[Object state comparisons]
# # # # #
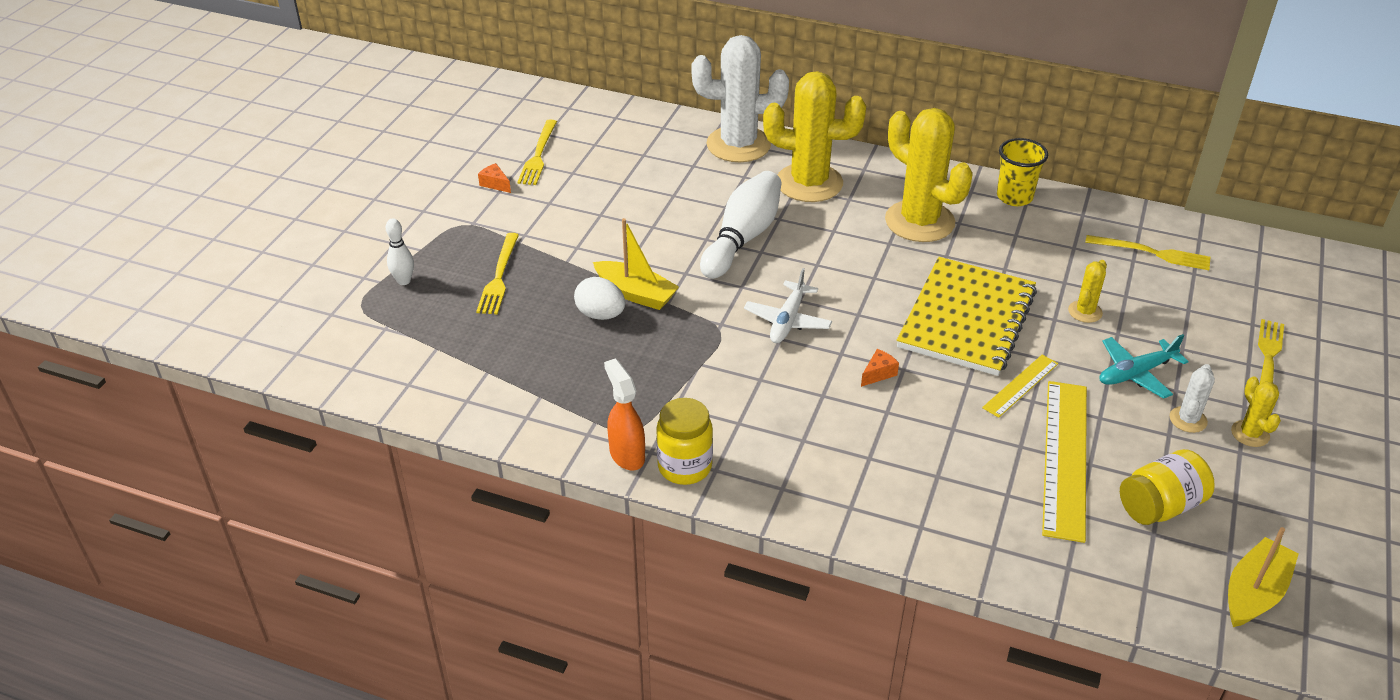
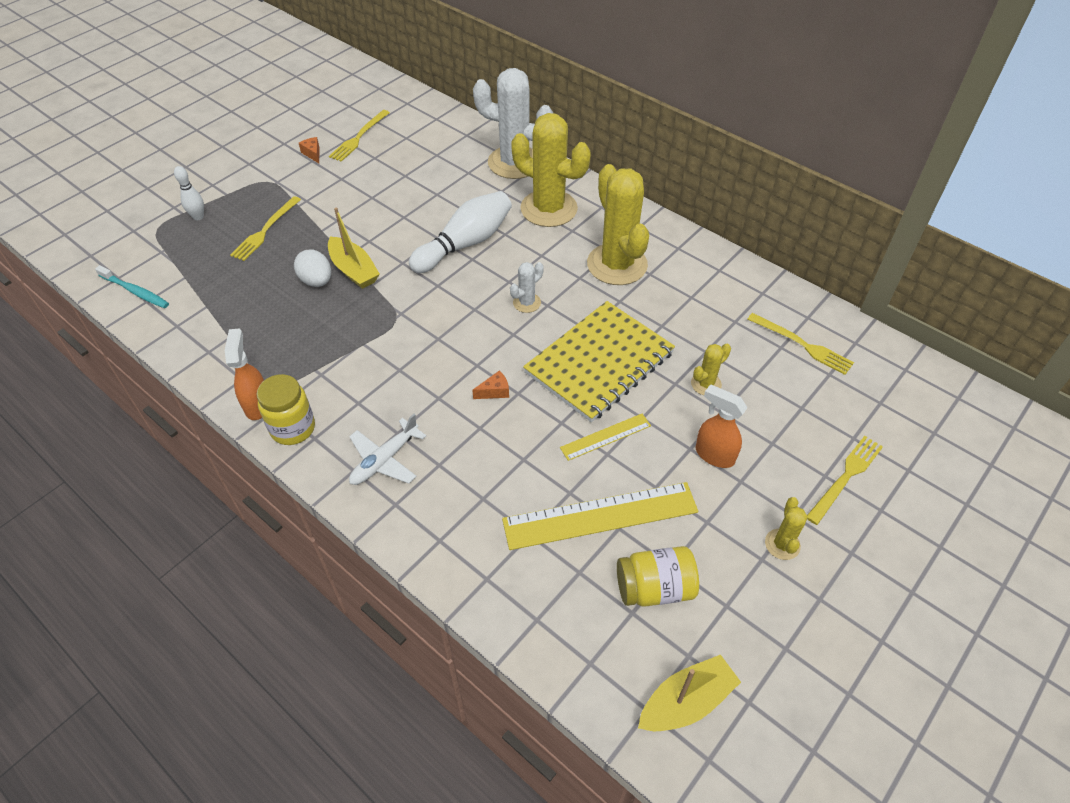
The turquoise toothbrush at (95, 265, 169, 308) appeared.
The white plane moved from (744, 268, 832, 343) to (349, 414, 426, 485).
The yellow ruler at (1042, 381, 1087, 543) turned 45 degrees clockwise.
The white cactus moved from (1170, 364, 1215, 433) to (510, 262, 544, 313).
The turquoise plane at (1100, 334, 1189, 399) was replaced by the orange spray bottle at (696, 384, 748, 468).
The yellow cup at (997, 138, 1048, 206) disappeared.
# # # # #
:: Exercise ::
What is needed is an exact repeat of the records, with every picture left out.

:: Output of the task ::
The turquoise toothbrush at (95, 265, 169, 308) appeared.
The white plane moved from (744, 268, 832, 343) to (349, 414, 426, 485).
The yellow ruler at (1042, 381, 1087, 543) turned 45 degrees clockwise.
The white cactus moved from (1170, 364, 1215, 433) to (510, 262, 544, 313).
The turquoise plane at (1100, 334, 1189, 399) was replaced by the orange spray bottle at (696, 384, 748, 468).
The yellow cup at (997, 138, 1048, 206) disappeared.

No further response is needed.